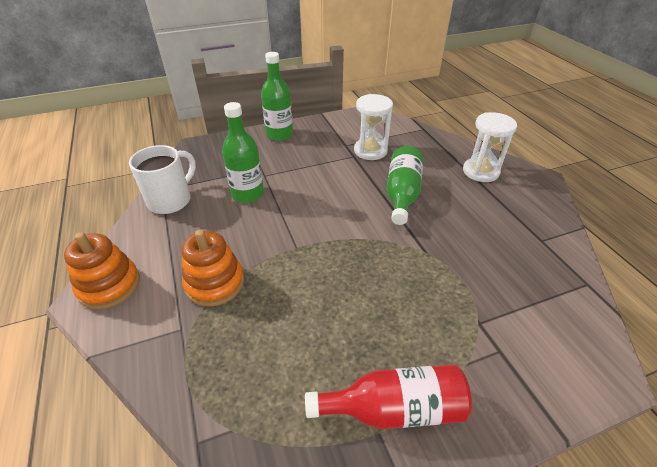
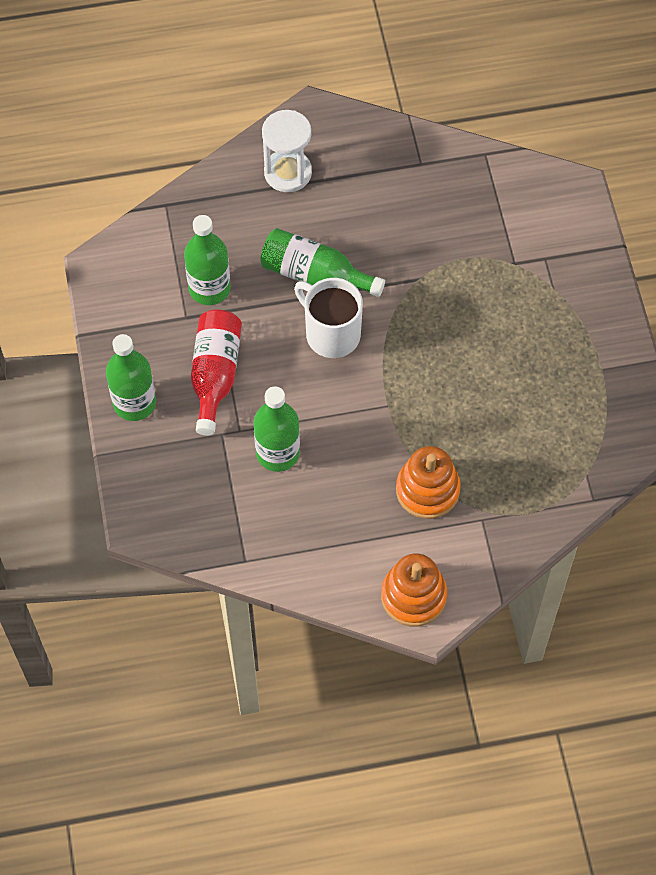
camera: 80 degrees left, 20 degrees up
(171, 200) = (272, 546): white mug -> white mug (331, 334)
(370, 151) = (209, 288): white hourglass -> green bottle
(394, 408) = (584, 354): red bottle -> red bottle (215, 375)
##########
### PROBLEM
From the listing above, copy out each line where the word "white" appears.

### TASK OUTPUT
(171, 200) = (272, 546): white mug -> white mug (331, 334)
(370, 151) = (209, 288): white hourglass -> green bottle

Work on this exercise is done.